> Aim of the task
Copy every line that contains the string "pink" from the entries below.

> Source data
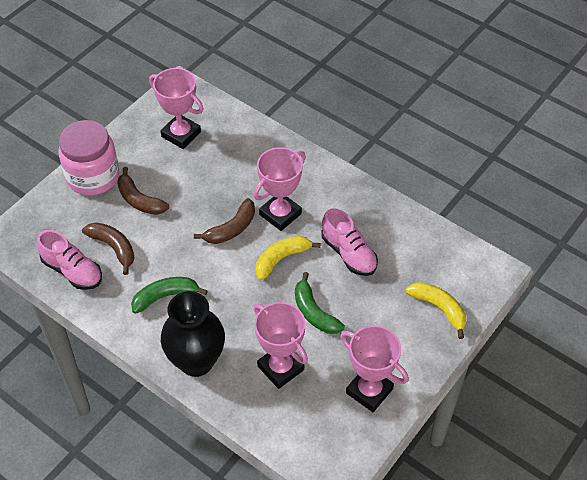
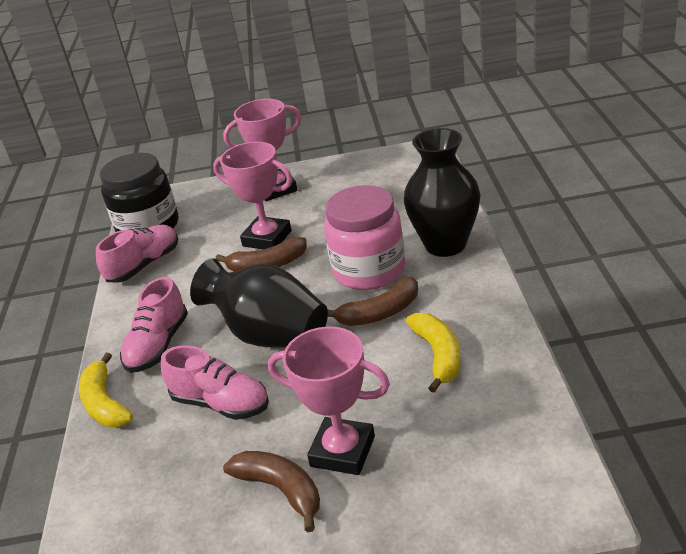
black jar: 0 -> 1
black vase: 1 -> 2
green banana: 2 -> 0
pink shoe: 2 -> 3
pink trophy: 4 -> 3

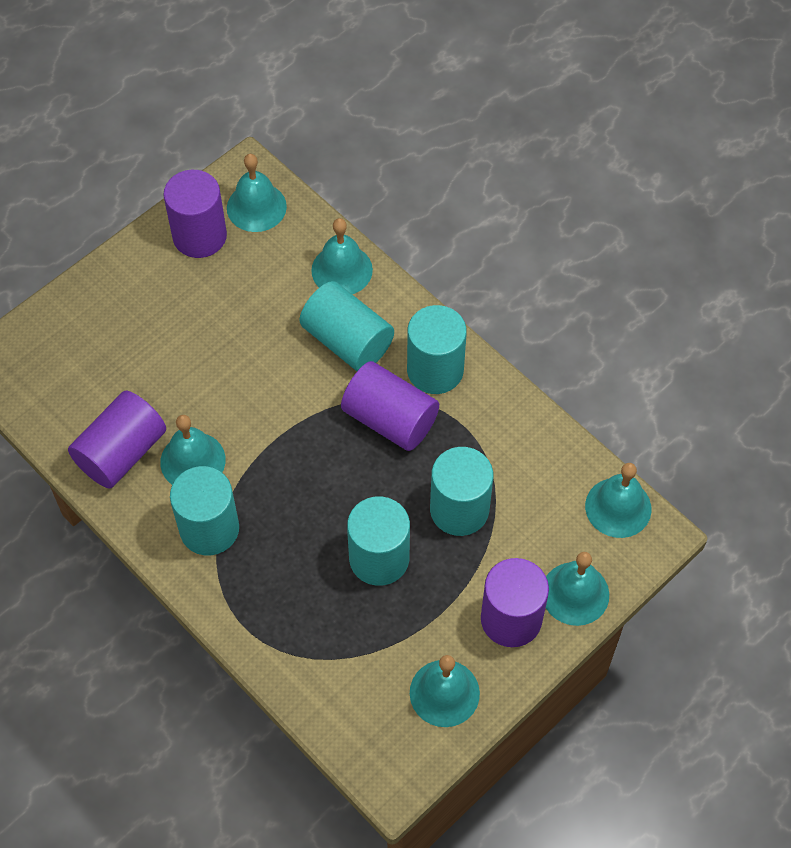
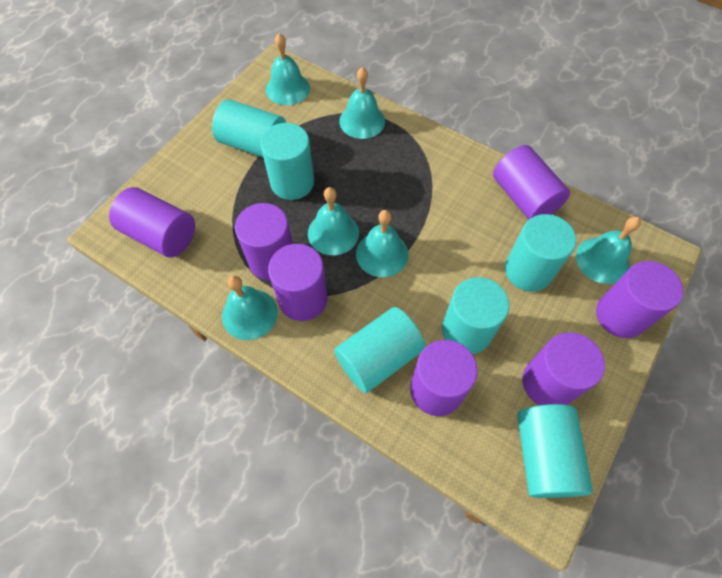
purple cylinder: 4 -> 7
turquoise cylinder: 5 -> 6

--

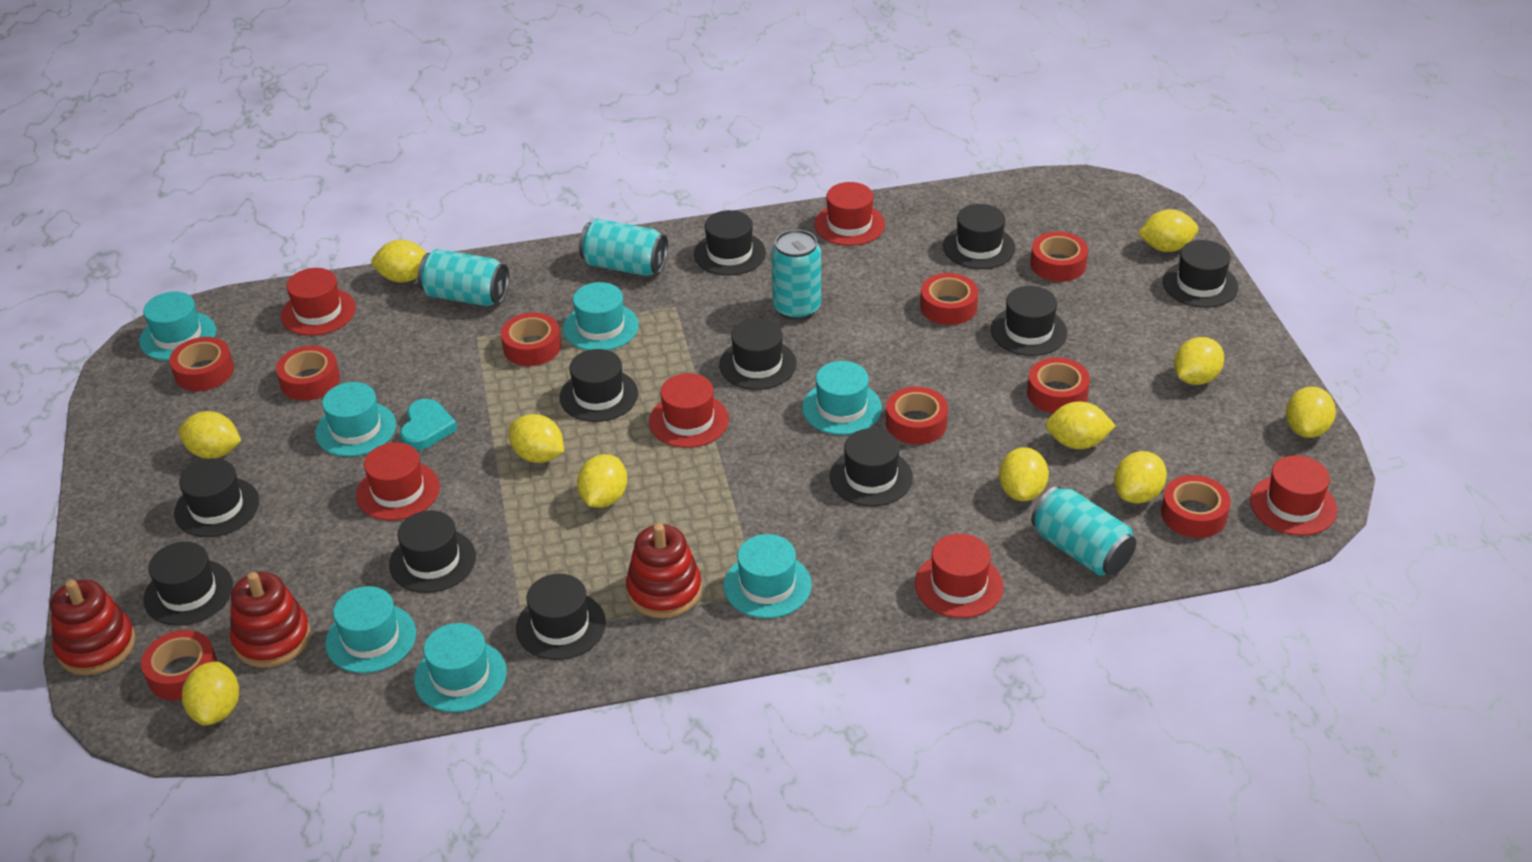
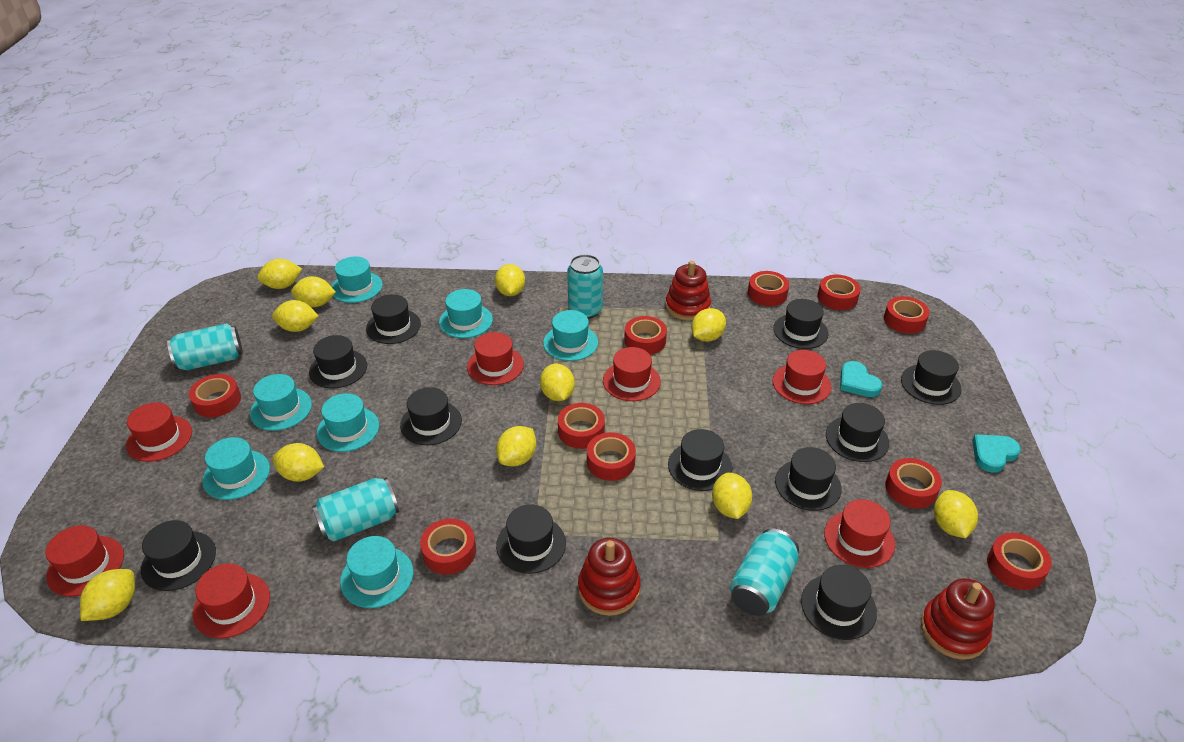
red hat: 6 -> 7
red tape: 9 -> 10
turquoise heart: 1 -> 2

--

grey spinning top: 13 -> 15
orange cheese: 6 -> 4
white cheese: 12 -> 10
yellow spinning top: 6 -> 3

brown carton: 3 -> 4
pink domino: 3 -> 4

> Your response
pink shoe: 2 -> 3
pink trophy: 4 -> 3
pink domino: 3 -> 4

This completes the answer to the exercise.